Transcribe only part of the material below: the lines from the one containing "camera: 55 degrees right, 5 degrees up" through the one containing "(706, 181) = (686, 300): green bowl -> none", inclusive, exactly as written.

Entries shown —
[Start of section]
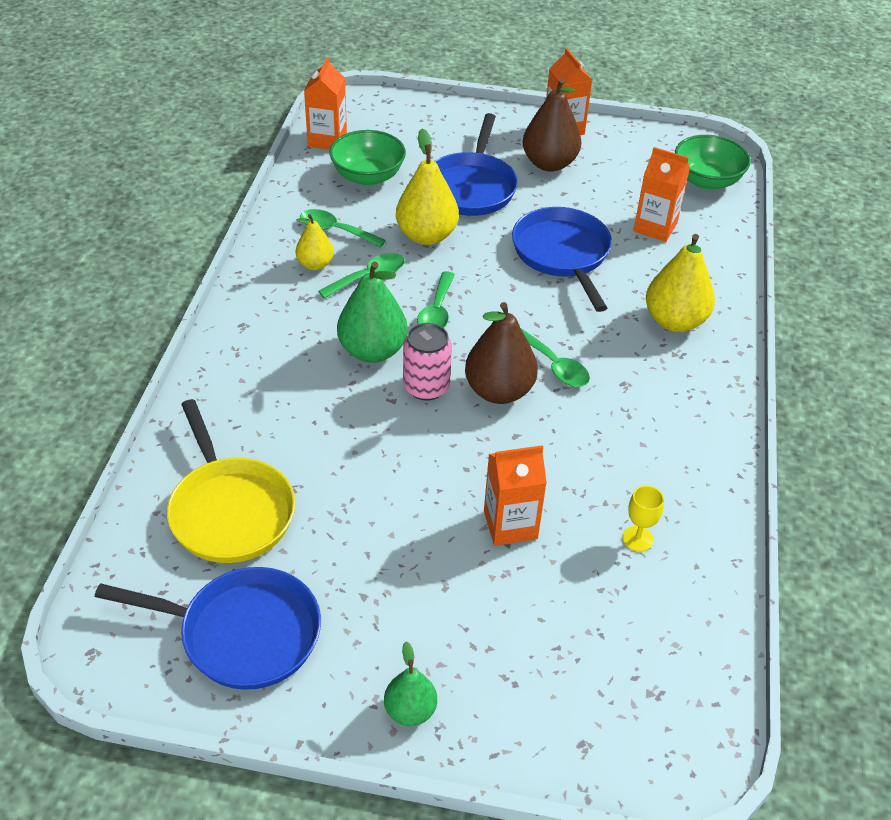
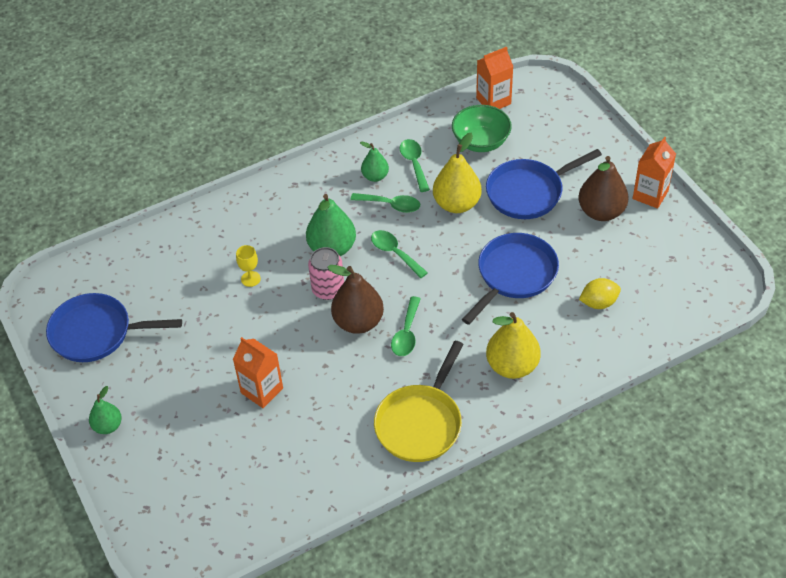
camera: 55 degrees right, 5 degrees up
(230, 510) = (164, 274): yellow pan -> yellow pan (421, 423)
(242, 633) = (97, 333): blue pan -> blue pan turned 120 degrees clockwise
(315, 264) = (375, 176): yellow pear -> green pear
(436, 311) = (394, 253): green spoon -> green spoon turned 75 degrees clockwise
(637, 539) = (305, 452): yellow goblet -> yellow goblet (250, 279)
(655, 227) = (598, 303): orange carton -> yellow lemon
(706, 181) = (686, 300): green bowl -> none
[End of section]
[Start of section]
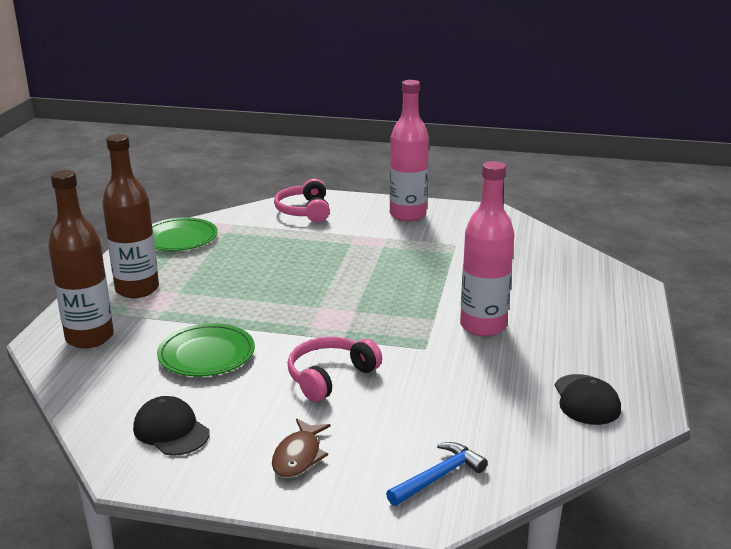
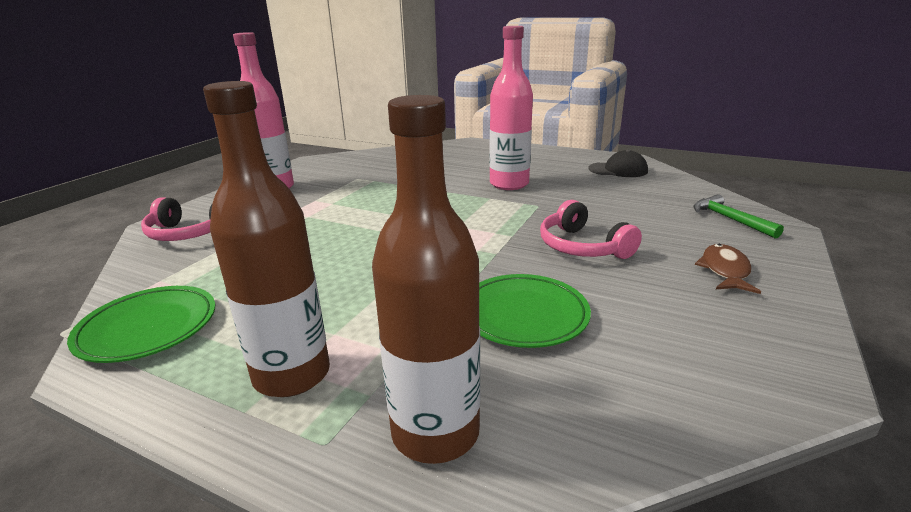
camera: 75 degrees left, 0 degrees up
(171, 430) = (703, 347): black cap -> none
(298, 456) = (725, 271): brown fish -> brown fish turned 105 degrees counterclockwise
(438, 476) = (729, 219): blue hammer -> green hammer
[End of section]
[Start of section]
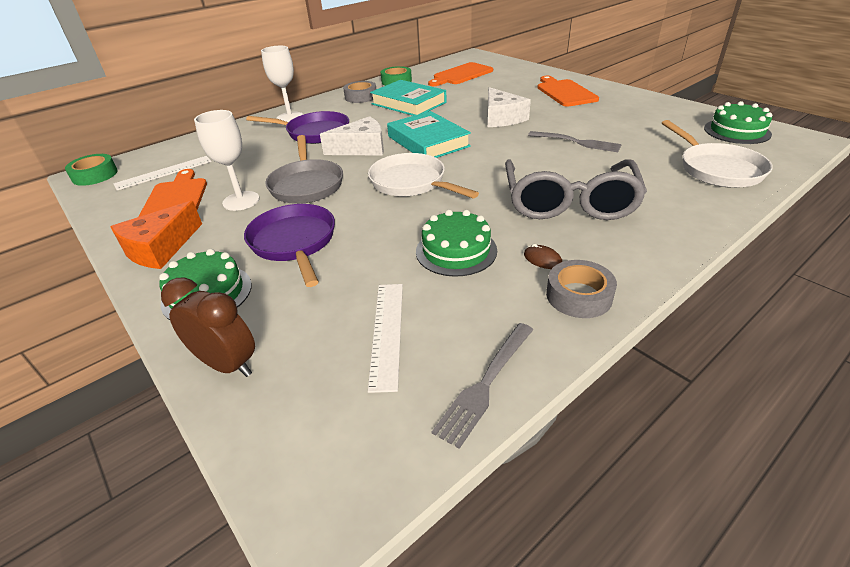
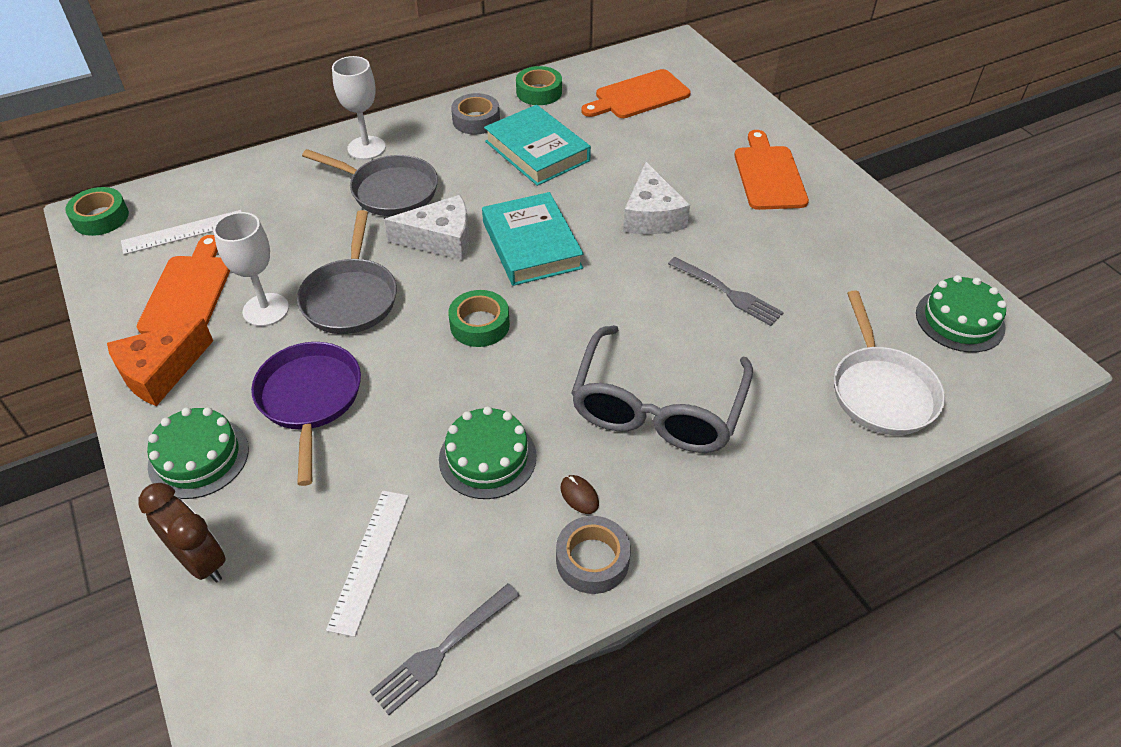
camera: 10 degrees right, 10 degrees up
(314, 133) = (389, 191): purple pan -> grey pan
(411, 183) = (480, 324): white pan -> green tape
[End of section]
Reply —
camera: 55 degrees right, 5 degrees up
(230, 510) = (164, 274): yellow pan -> yellow pan (421, 423)
(242, 633) = (97, 333): blue pan -> blue pan turned 120 degrees clockwise
(315, 264) = (375, 176): yellow pear -> green pear
(436, 311) = (394, 253): green spoon -> green spoon turned 75 degrees clockwise
(637, 539) = (305, 452): yellow goblet -> yellow goblet (250, 279)
(655, 227) = (598, 303): orange carton -> yellow lemon
(706, 181) = (686, 300): green bowl -> none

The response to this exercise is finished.